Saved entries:
══════
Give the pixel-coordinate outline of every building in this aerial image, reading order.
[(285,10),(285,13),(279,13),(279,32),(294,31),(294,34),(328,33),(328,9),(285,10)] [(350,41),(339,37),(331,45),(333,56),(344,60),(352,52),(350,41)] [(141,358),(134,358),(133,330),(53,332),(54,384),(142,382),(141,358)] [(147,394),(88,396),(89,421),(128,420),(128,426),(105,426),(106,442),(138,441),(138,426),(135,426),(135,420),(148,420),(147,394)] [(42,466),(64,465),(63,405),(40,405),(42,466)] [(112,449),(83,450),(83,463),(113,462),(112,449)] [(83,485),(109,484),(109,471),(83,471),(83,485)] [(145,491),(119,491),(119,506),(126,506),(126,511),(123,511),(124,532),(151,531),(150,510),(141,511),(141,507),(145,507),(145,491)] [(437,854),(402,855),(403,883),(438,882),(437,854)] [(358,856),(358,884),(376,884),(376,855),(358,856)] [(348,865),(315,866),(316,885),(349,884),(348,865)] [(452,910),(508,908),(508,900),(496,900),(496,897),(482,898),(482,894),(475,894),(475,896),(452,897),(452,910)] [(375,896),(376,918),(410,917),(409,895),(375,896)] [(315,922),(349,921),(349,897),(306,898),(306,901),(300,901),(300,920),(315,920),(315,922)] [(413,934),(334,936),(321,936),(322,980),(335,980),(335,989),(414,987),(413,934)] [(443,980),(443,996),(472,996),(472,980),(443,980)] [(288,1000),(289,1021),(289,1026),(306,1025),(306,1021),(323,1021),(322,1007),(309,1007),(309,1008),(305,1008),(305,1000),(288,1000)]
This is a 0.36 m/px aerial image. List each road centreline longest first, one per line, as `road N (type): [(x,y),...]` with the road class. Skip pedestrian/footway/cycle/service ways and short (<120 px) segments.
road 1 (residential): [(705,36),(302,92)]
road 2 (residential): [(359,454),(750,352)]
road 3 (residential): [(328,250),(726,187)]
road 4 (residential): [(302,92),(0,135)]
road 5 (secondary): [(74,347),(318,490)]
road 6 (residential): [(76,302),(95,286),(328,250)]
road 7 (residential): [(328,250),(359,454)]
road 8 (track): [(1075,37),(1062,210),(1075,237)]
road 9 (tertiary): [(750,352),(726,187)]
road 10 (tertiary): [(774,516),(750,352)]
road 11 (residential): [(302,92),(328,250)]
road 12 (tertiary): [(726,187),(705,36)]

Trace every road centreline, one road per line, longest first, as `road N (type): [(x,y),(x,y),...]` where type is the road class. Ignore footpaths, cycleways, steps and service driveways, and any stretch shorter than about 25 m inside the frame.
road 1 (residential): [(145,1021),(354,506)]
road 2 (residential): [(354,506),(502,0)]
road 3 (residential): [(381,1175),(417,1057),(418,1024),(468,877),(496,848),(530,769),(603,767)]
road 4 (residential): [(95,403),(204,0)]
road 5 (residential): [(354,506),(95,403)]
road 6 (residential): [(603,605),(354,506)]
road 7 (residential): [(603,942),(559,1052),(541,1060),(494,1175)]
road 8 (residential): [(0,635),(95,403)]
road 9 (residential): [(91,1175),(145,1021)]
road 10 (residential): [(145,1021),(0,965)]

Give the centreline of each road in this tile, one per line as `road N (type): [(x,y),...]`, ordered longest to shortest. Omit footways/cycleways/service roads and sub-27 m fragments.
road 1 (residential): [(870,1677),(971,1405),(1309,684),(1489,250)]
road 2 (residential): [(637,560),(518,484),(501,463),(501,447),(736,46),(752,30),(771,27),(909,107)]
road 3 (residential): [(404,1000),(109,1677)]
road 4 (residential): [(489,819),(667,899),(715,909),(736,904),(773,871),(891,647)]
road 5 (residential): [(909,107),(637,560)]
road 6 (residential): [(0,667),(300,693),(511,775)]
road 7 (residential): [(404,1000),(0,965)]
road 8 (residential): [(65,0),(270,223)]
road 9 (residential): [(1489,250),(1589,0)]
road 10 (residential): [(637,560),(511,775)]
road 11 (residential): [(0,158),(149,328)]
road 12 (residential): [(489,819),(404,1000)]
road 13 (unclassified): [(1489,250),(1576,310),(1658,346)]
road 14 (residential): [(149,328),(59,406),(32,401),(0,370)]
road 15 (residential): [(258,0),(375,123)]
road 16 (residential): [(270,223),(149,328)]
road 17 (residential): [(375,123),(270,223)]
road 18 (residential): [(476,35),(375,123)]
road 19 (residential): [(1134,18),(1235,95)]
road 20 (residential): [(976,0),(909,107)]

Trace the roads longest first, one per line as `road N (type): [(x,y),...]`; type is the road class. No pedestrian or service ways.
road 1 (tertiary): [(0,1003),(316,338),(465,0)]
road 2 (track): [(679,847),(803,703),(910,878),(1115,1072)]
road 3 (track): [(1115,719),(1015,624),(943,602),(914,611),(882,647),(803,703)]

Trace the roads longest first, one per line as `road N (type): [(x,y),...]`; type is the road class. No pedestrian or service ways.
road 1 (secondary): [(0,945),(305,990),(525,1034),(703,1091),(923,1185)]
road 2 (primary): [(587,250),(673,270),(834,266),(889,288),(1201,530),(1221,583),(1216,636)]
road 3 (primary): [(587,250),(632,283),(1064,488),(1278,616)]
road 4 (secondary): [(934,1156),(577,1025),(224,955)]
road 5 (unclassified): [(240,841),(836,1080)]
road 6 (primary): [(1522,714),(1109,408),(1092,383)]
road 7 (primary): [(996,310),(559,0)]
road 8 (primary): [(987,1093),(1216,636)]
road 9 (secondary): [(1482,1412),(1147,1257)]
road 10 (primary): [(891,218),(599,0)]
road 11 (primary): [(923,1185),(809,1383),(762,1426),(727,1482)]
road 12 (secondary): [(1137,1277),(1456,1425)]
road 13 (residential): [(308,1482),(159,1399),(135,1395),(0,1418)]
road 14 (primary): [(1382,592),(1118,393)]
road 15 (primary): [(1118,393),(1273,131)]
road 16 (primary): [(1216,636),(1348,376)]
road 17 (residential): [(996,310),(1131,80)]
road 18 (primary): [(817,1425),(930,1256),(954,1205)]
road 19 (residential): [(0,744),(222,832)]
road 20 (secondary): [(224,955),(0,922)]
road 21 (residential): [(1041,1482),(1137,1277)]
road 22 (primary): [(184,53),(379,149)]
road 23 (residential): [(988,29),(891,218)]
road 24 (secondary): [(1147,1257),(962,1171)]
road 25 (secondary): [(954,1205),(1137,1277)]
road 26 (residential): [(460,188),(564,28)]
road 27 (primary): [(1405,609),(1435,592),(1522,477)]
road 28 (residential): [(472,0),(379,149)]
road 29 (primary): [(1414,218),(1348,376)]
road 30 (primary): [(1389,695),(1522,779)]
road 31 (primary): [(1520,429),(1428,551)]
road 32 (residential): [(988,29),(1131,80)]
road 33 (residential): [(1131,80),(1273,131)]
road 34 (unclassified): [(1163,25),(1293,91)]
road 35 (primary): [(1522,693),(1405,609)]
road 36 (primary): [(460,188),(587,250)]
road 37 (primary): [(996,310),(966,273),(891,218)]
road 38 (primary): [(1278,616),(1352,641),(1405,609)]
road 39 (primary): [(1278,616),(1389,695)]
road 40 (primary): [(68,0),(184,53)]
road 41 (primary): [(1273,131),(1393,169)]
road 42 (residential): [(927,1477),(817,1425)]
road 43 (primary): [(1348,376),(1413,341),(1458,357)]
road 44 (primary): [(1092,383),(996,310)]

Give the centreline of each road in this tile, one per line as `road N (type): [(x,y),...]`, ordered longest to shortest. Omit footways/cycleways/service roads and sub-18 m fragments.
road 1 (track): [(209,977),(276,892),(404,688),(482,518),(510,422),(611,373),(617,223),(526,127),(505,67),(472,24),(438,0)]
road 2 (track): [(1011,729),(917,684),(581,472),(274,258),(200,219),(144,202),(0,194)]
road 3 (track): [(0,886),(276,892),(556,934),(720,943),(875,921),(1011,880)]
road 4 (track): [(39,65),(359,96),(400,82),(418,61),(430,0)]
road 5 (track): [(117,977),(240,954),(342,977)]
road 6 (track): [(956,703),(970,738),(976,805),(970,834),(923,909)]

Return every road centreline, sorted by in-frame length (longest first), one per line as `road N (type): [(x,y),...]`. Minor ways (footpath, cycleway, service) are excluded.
══════
Exactly the lines from the one containing "sub-18 m fragments." through the end of the records above should be returned, with both ends kept.

REPLY TO THE EXERCISE:
Give the centreline of each road in this tile, one per line as `road N (type): [(x,y),...]`, ordered longest to shortest. Omit footways/cycleways/service roads and sub-18 m fragments.
road 1 (track): [(209,977),(276,892),(404,688),(482,518),(510,422),(611,373),(617,223),(526,127),(505,67),(472,24),(438,0)]
road 2 (track): [(1011,729),(917,684),(581,472),(274,258),(200,219),(144,202),(0,194)]
road 3 (track): [(0,886),(276,892),(556,934),(720,943),(875,921),(1011,880)]
road 4 (track): [(39,65),(359,96),(400,82),(418,61),(430,0)]
road 5 (track): [(117,977),(240,954),(342,977)]
road 6 (track): [(956,703),(970,738),(976,805),(970,834),(923,909)]

Return every road centreline, sorted by in-frame length (longest first), one per line as `road N (type): [(x,y),...]`. Minor ways (footpath, cycleway, service) are excluded.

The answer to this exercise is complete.